▶ **Work item**
Locate the line that contains "R13: 15 (SIG9, VBUS) -> none" in the entries below, then repeat it and every following line through the line that contains "R12: 1.2k (SIG3, VDD) -> none", exactly, and no others.

Saved entries:
"""

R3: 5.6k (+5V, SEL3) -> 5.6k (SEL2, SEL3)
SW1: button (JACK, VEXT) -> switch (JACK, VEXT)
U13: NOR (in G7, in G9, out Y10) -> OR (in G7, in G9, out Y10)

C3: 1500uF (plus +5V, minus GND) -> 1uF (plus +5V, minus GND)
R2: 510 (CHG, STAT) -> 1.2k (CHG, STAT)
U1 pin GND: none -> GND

"""
"""

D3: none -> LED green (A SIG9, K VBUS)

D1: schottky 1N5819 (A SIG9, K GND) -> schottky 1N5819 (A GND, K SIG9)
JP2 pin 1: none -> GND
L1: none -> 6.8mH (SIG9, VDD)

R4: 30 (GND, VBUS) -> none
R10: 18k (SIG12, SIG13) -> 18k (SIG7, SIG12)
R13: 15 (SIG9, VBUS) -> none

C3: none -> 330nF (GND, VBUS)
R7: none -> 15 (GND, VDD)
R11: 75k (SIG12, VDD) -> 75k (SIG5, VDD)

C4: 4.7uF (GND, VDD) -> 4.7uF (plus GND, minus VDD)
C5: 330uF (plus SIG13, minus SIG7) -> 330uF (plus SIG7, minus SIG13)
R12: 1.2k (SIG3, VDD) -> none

"""
"""

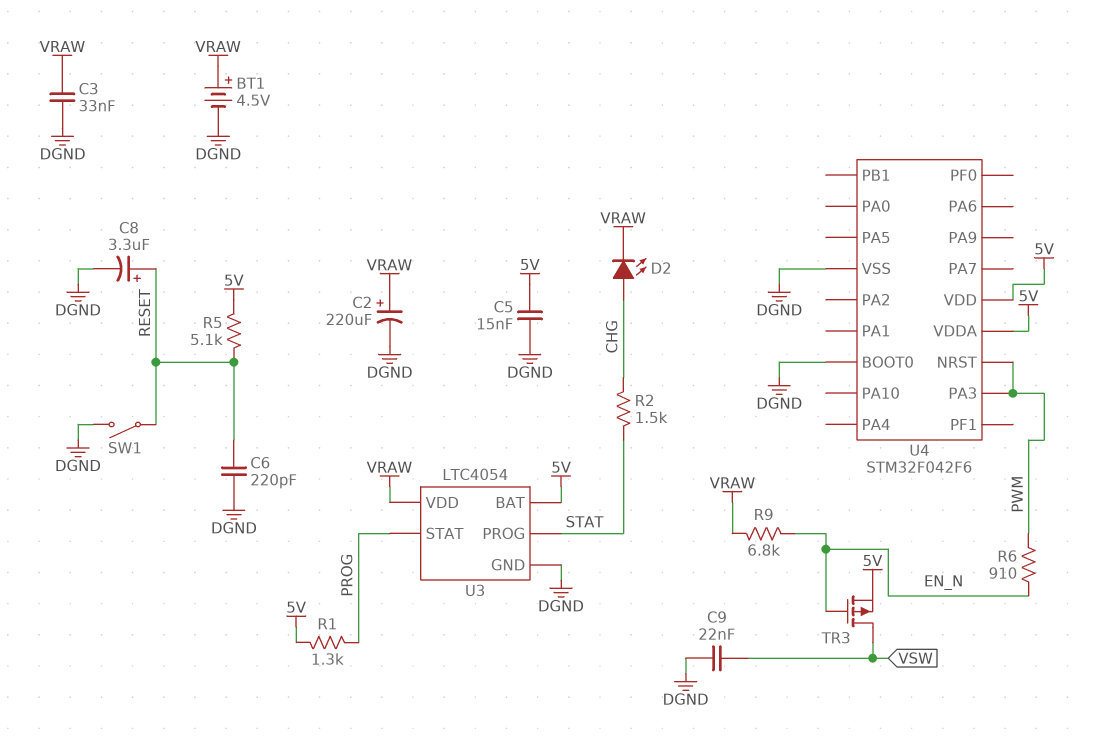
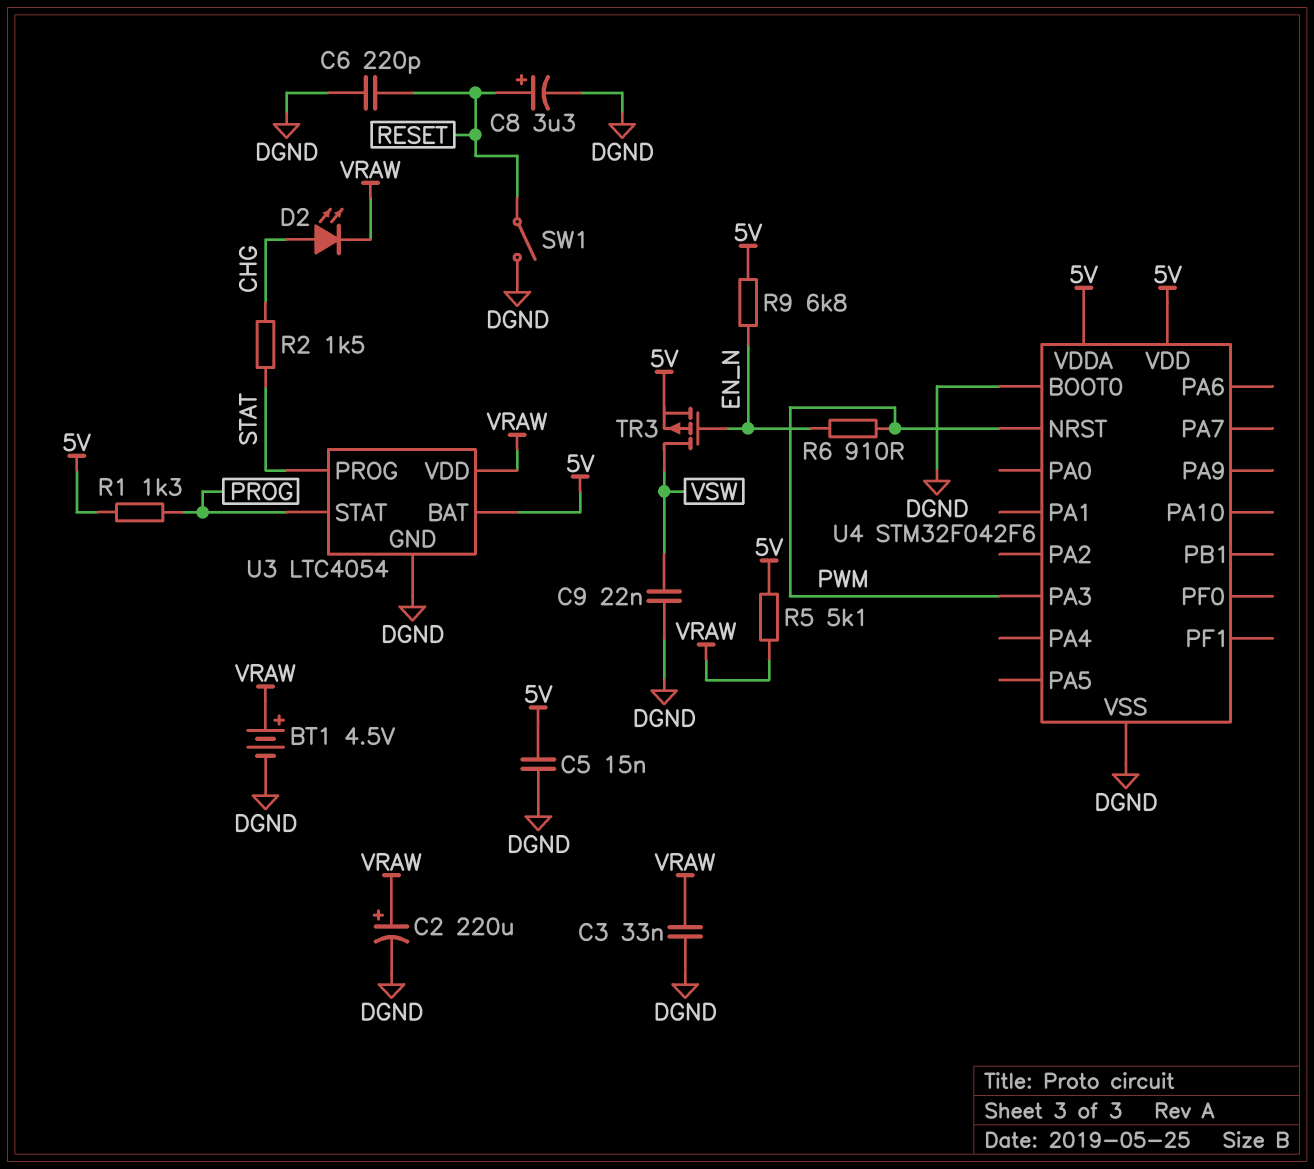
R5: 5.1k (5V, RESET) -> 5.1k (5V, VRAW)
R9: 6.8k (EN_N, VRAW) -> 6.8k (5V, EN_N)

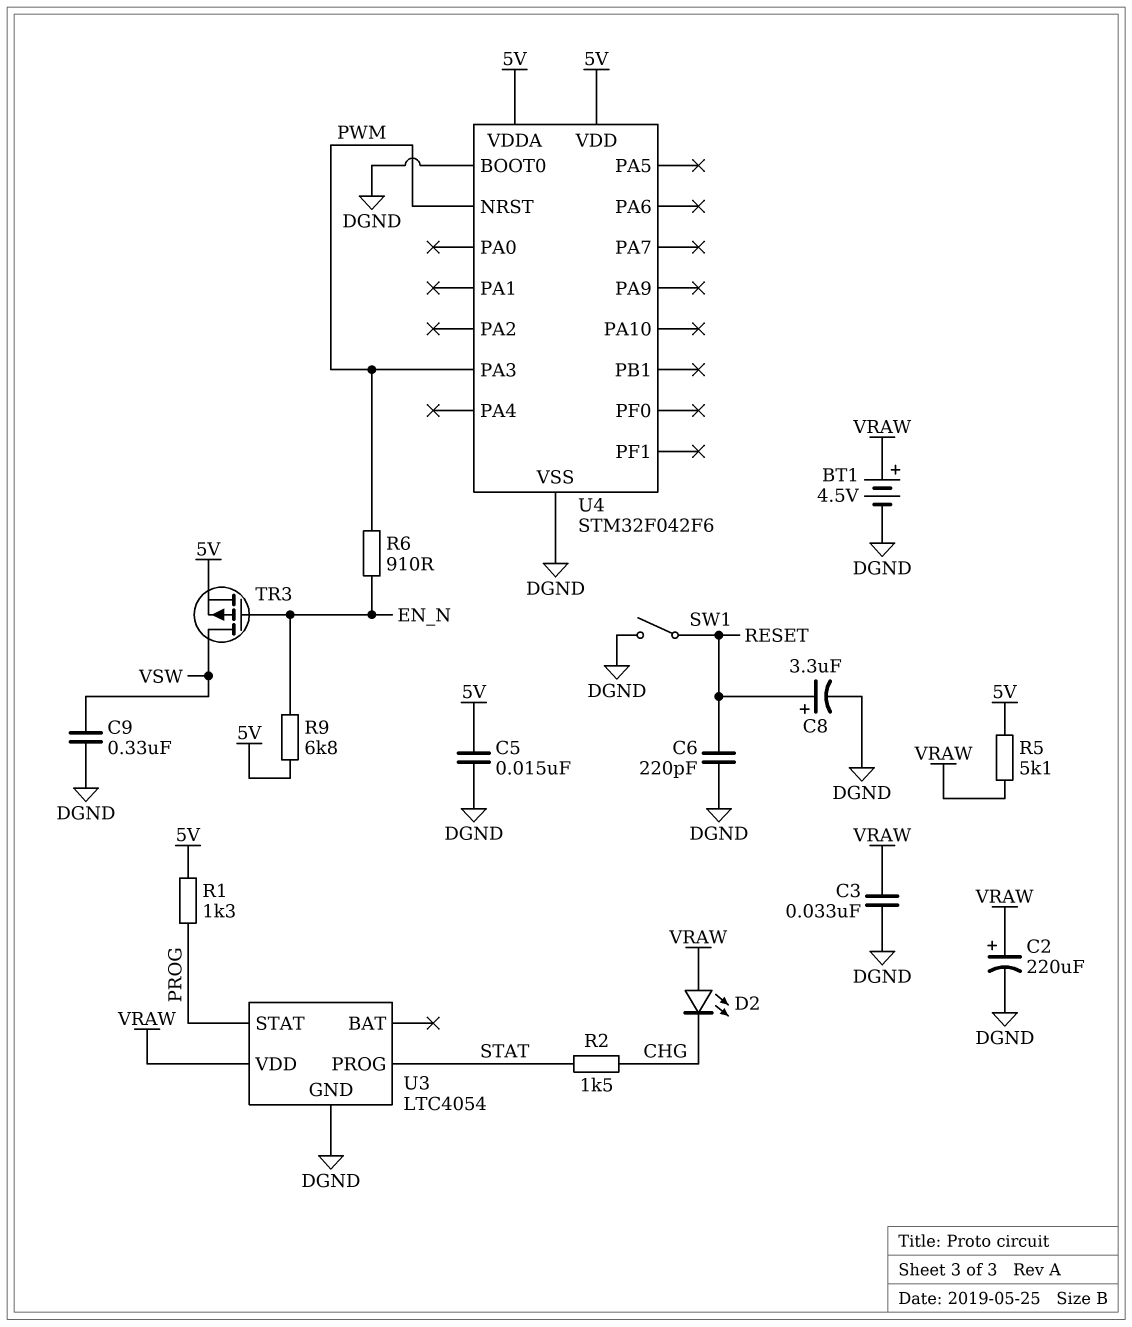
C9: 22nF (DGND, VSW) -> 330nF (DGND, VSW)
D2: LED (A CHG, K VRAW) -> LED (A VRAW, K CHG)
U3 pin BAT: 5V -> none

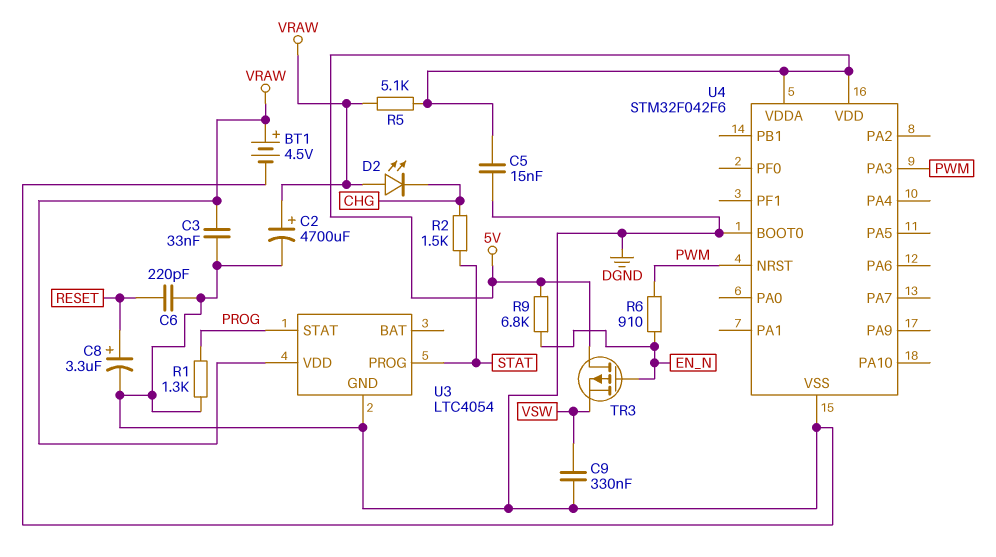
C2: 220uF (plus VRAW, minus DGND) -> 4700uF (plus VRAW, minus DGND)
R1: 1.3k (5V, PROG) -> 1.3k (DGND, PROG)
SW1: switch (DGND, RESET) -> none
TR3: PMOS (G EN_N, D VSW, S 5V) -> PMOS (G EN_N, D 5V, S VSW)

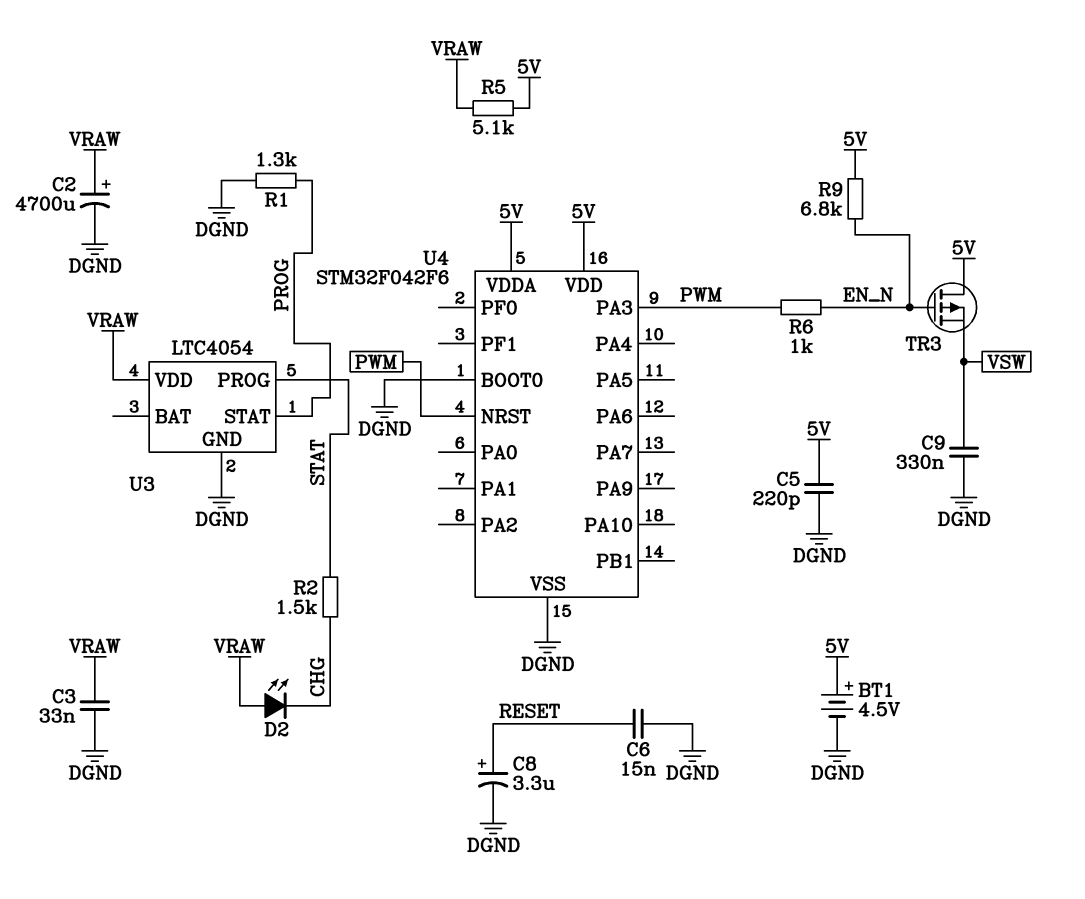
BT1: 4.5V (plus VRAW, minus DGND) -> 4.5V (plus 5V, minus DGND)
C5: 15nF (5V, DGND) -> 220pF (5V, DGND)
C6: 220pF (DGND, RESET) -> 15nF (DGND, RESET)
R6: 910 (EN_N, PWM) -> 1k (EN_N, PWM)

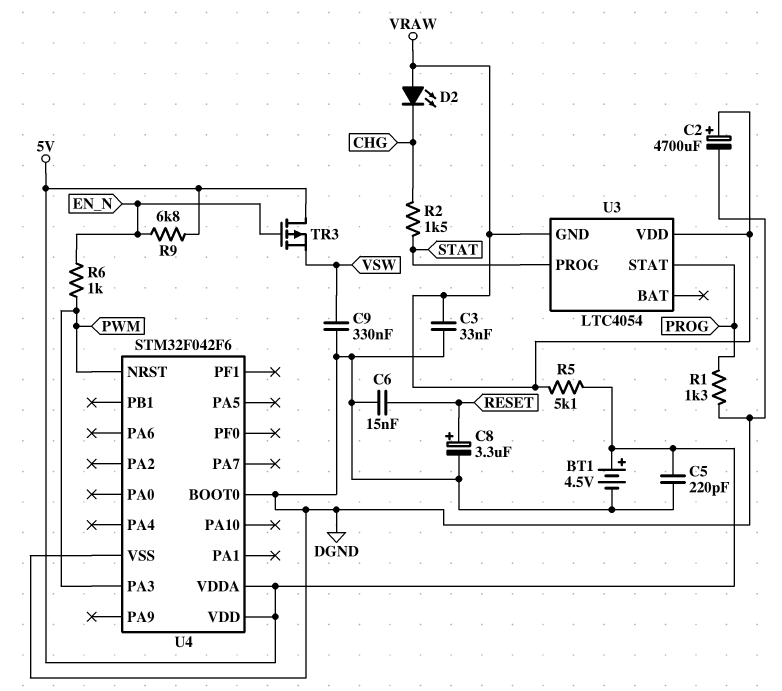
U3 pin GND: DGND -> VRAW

"""

▶ **Finished exercise**
R13: 15 (SIG9, VBUS) -> none

C3: none -> 330nF (GND, VBUS)
R7: none -> 15 (GND, VDD)
R11: 75k (SIG12, VDD) -> 75k (SIG5, VDD)

C4: 4.7uF (GND, VDD) -> 4.7uF (plus GND, minus VDD)
C5: 330uF (plus SIG13, minus SIG7) -> 330uF (plus SIG7, minus SIG13)
R12: 1.2k (SIG3, VDD) -> none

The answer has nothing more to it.